#### PROMPT
Would you print all of the entries exactly, please, but without their pictures?

══ RECORDS TO PROCESS

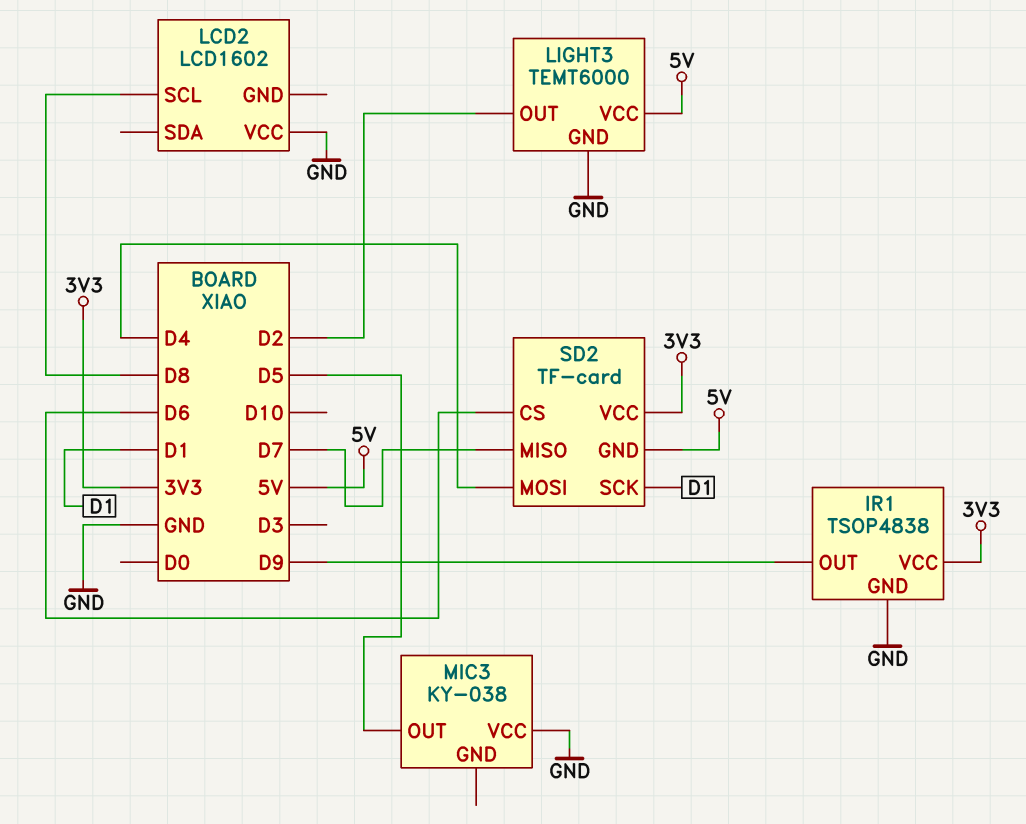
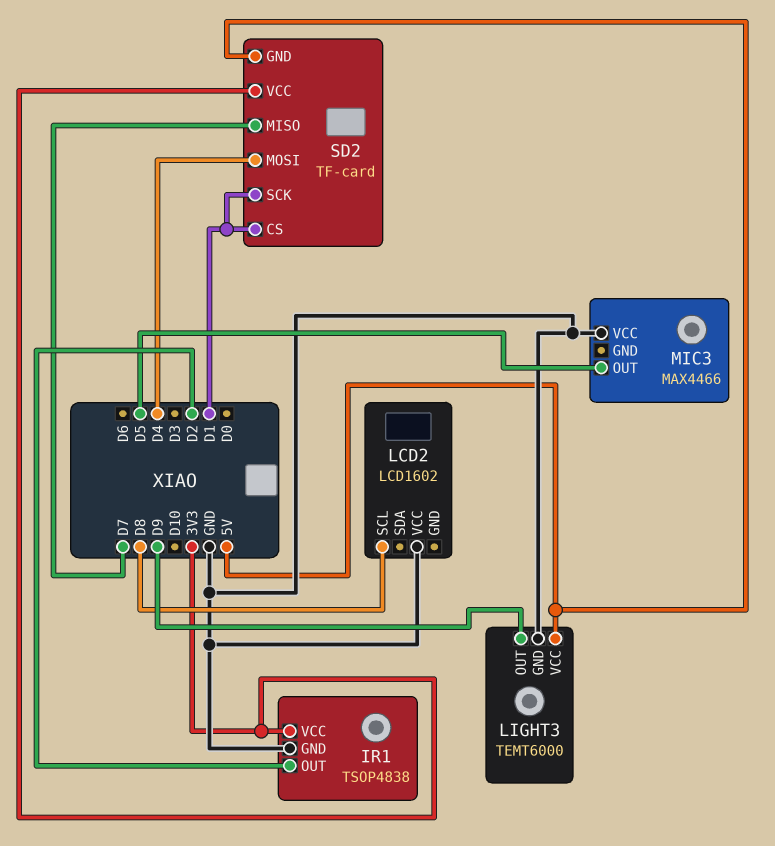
IR1 pin OUT: D9 -> D2
LIGHT3 pin OUT: D2 -> D9
MIC3: KY-038 -> MAX4466
SD2 pin CS: D6 -> D1

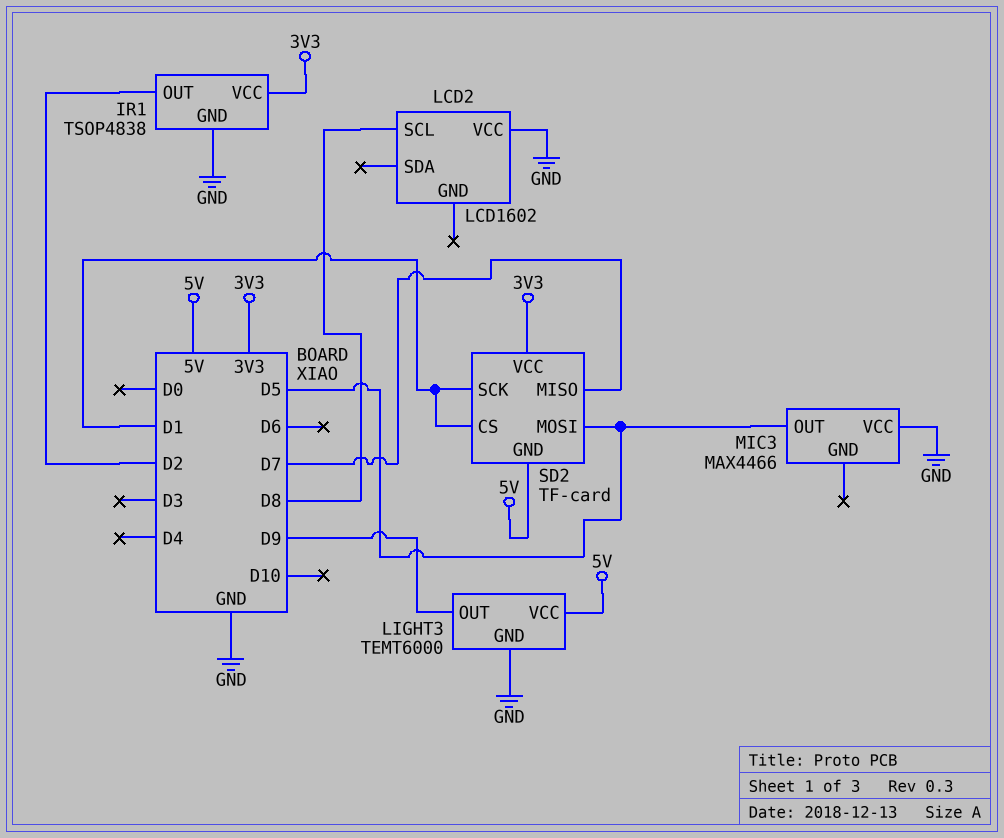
SD2 pin MOSI: D4 -> D5

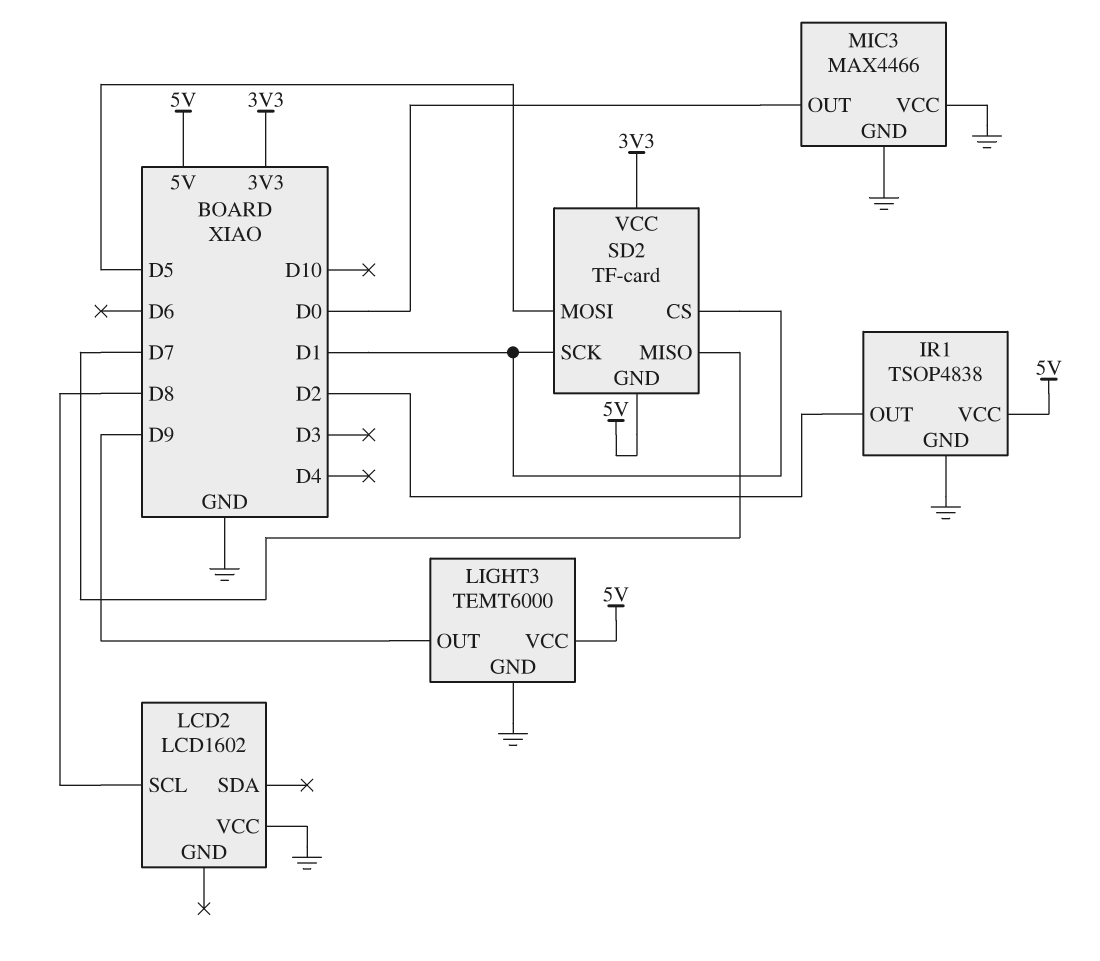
IR1 pin VCC: 3V3 -> 5V
MIC3 pin GND: none -> GND
MIC3 pin OUT: D5 -> D0

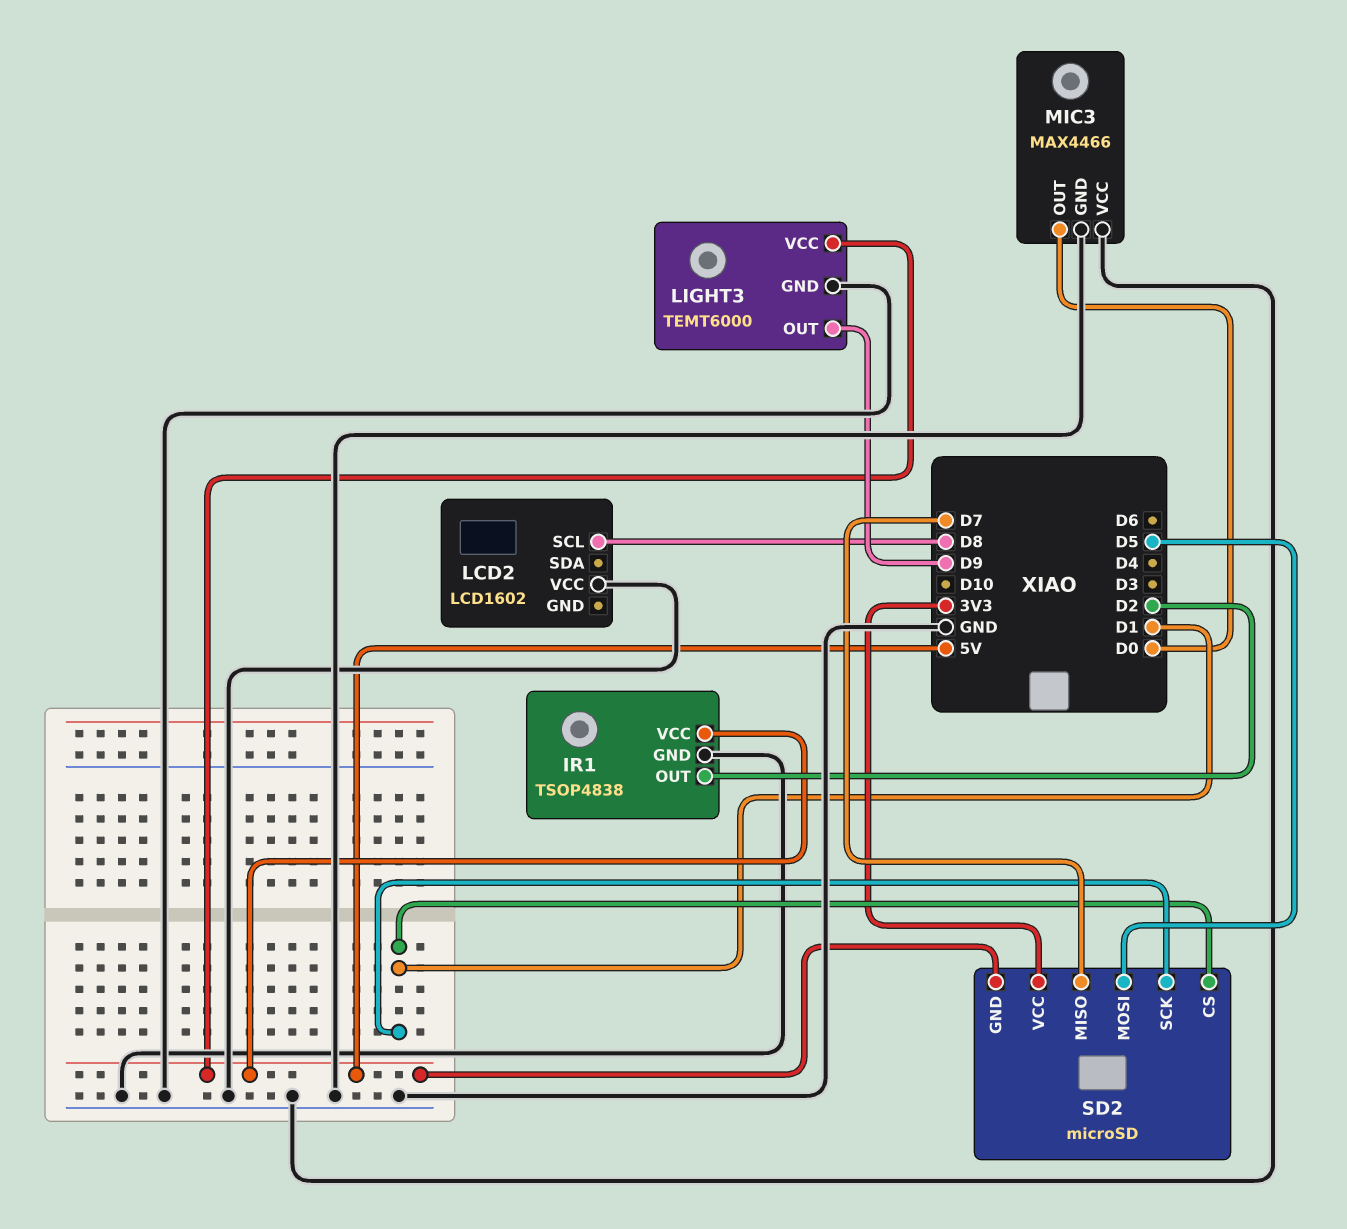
SD2: TF-card -> microSD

════

#### EXERCISE OUTPUT
IR1 pin OUT: D9 -> D2
LIGHT3 pin OUT: D2 -> D9
MIC3: KY-038 -> MAX4466
SD2 pin CS: D6 -> D1

SD2 pin MOSI: D4 -> D5

IR1 pin VCC: 3V3 -> 5V
MIC3 pin GND: none -> GND
MIC3 pin OUT: D5 -> D0

SD2: TF-card -> microSD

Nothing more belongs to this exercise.